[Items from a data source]
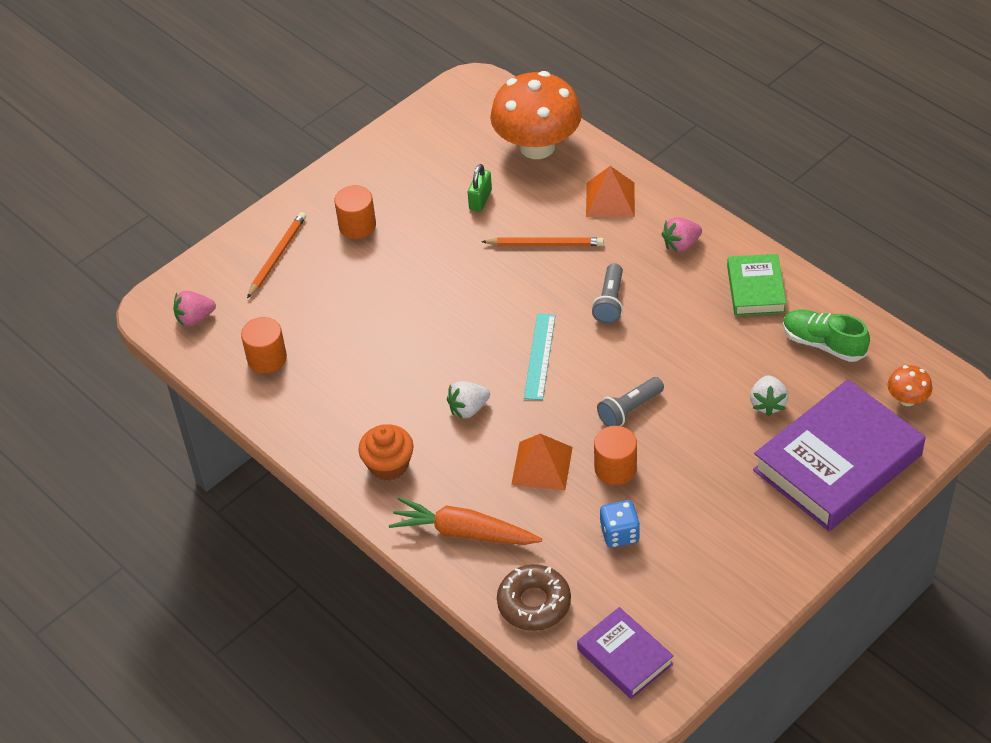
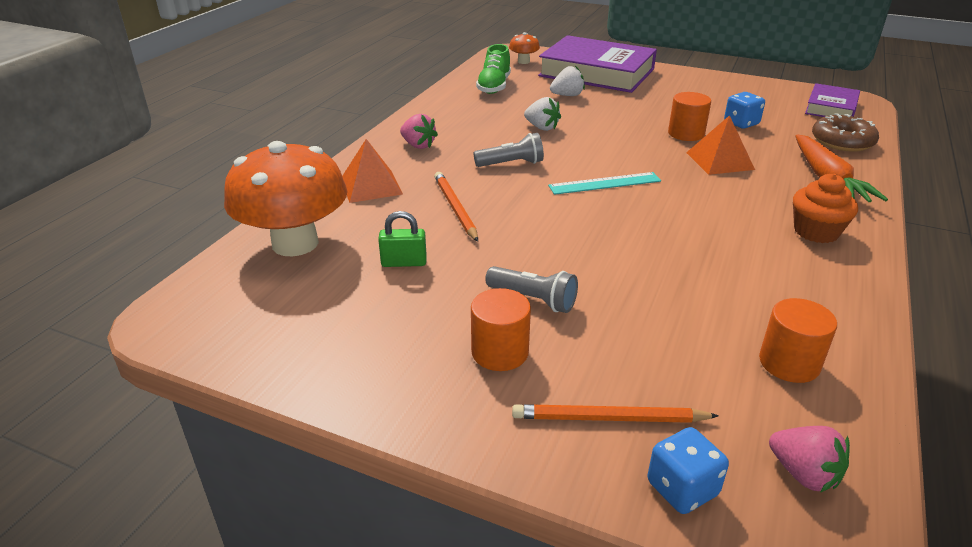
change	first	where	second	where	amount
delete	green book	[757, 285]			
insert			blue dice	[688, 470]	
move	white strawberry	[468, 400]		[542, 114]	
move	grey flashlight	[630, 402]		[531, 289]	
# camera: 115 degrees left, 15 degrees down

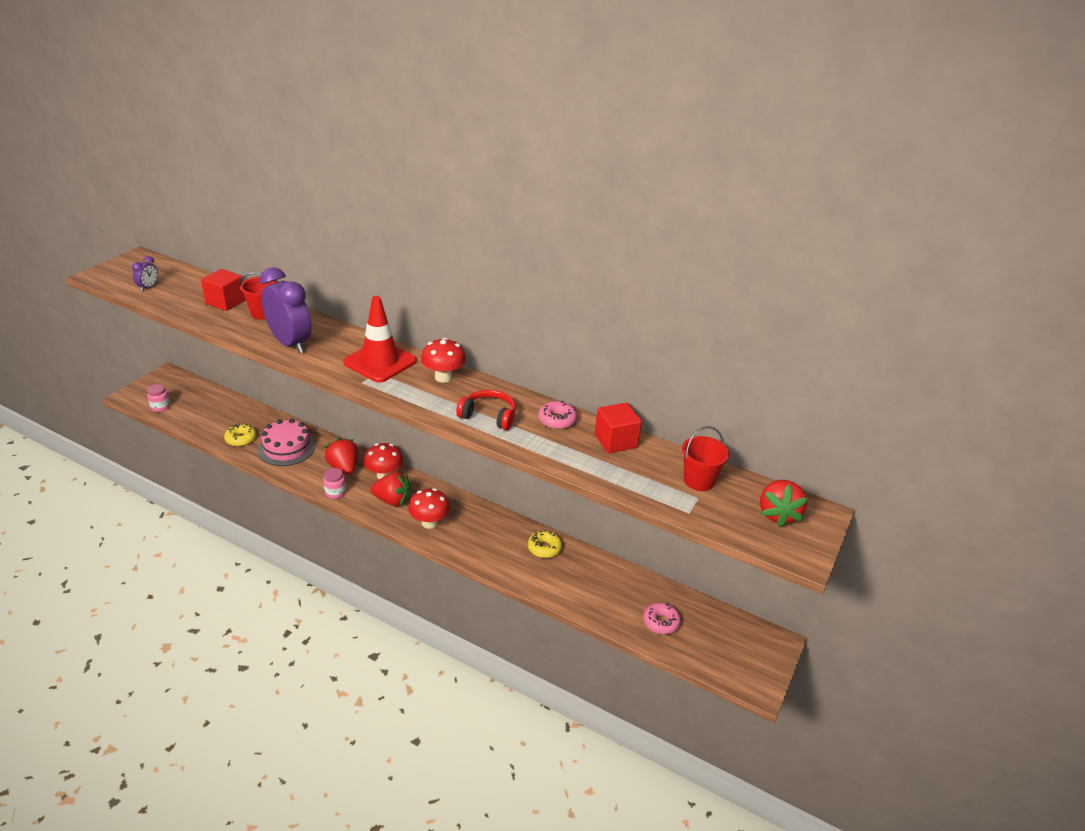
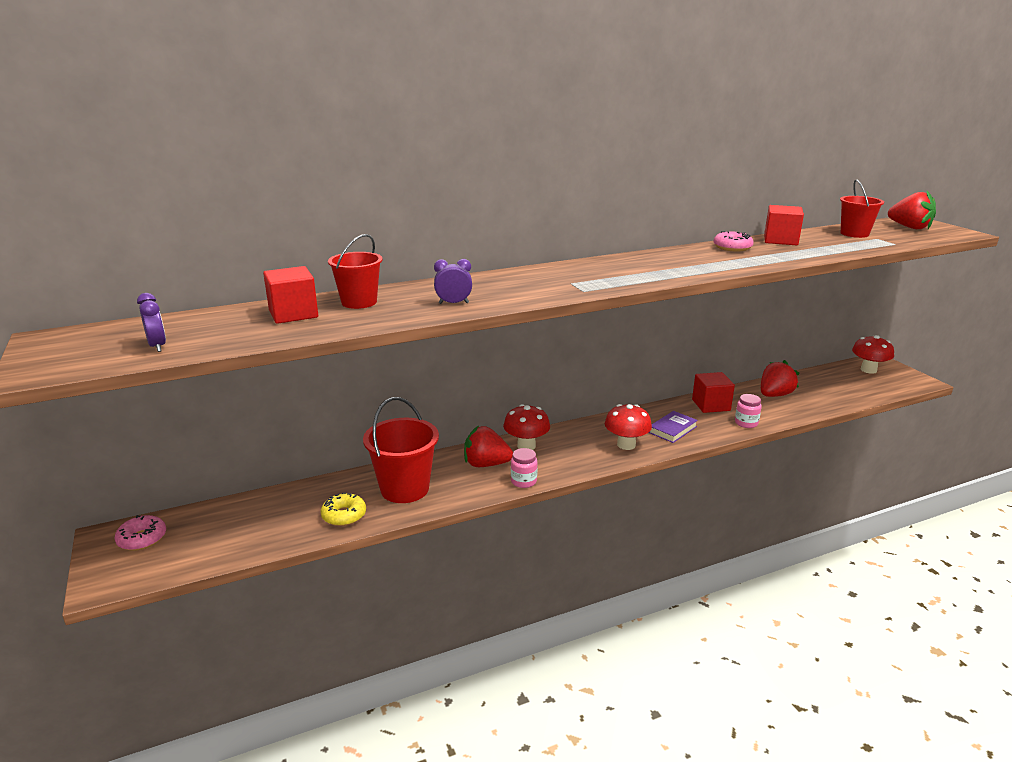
change	first	where	second	where	amount
delete	red traffic cone	[380, 339]			
delete	red headphones	[486, 410]			
insert			purple book	[673, 427]	
move	pink jar	[158, 398]		[748, 411]	
move	red strawberry	[391, 489]		[780, 378]	
move	red mushroom	[443, 360]		[873, 354]	
move	pink donut	[662, 618]		[140, 533]	
replace	pink cake	[287, 442]	red bucket	[401, 450]	
replace	yellow donut	[545, 544]	red cube	[713, 392]	
resize	purple clock	[285, 310]		[453, 281]	x0.44
# camera: 50 degrees left, 10 degrees down

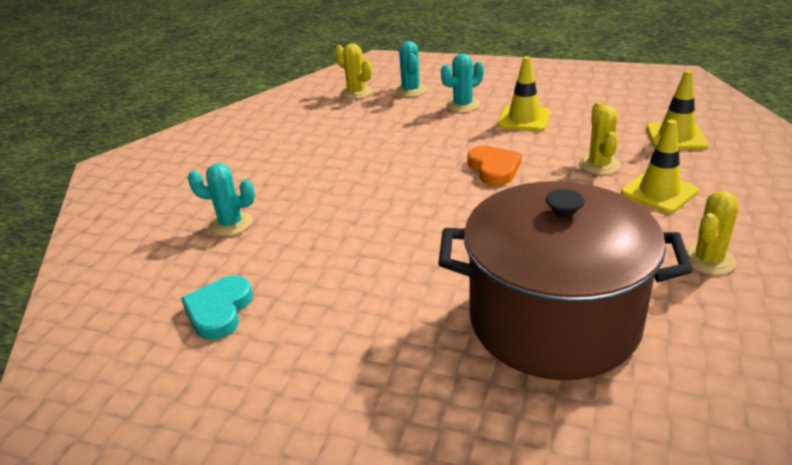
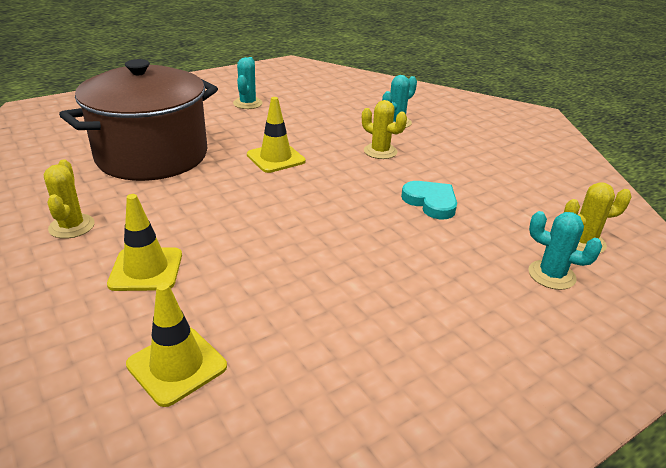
change	first	where	second	where	amount
delete	orange heart	[494, 166]			
move	turquoise heart	[217, 308]		[429, 200]	
move	turquoise cactus	[462, 82]		[248, 83]	
move	yellow traffic cone	[524, 93]		[276, 135]	
move	yellow cactus	[600, 138]		[384, 129]	
# camera: 125 degrees right, 0 degrees up

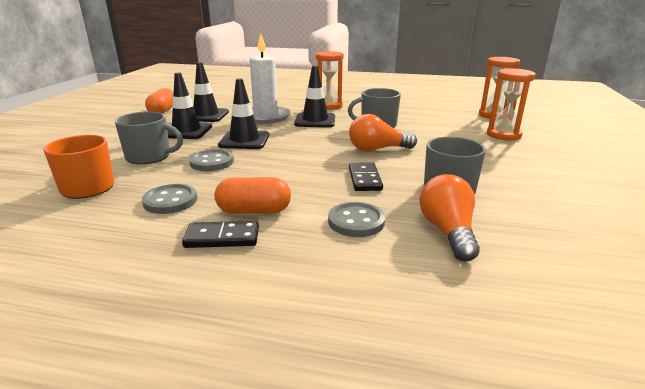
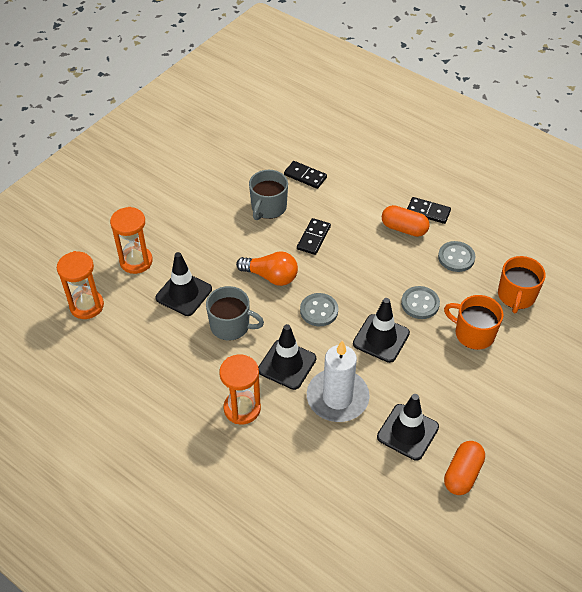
change	first	where	second	where	amount
move	black traffic cone	[189, 105]		[183, 284]	
move	grey button	[356, 219]		[319, 309]	
replace	orange light bulb	[449, 217]	black domino	[305, 175]	
recolor	grey mug	[149, 137]	orange mug	[474, 322]	
# camera: 155 degrees left, 25 degrees up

WHAT YOU WILL DO:
Copy out the records above in full, exactly as written, but not the pictures.

EXERCISE ANSWER:
change	first	where	second	where	amount
delete	green book	[757, 285]			
insert			blue dice	[688, 470]	
move	white strawberry	[468, 400]		[542, 114]	
move	grey flashlight	[630, 402]		[531, 289]	
# camera: 115 degrees left, 15 degrees down

change	first	where	second	where	amount
delete	red traffic cone	[380, 339]			
delete	red headphones	[486, 410]			
insert			purple book	[673, 427]	
move	pink jar	[158, 398]		[748, 411]	
move	red strawberry	[391, 489]		[780, 378]	
move	red mushroom	[443, 360]		[873, 354]	
move	pink donut	[662, 618]		[140, 533]	
replace	pink cake	[287, 442]	red bucket	[401, 450]	
replace	yellow donut	[545, 544]	red cube	[713, 392]	
resize	purple clock	[285, 310]		[453, 281]	x0.44
# camera: 50 degrees left, 10 degrees down

change	first	where	second	where	amount
delete	orange heart	[494, 166]			
move	turquoise heart	[217, 308]		[429, 200]	
move	turquoise cactus	[462, 82]		[248, 83]	
move	yellow traffic cone	[524, 93]		[276, 135]	
move	yellow cactus	[600, 138]		[384, 129]	
# camera: 125 degrees right, 0 degrees up

change	first	where	second	where	amount
move	black traffic cone	[189, 105]		[183, 284]	
move	grey button	[356, 219]		[319, 309]	
replace	orange light bulb	[449, 217]	black domino	[305, 175]	
recolor	grey mug	[149, 137]	orange mug	[474, 322]	
# camera: 155 degrees left, 25 degrees up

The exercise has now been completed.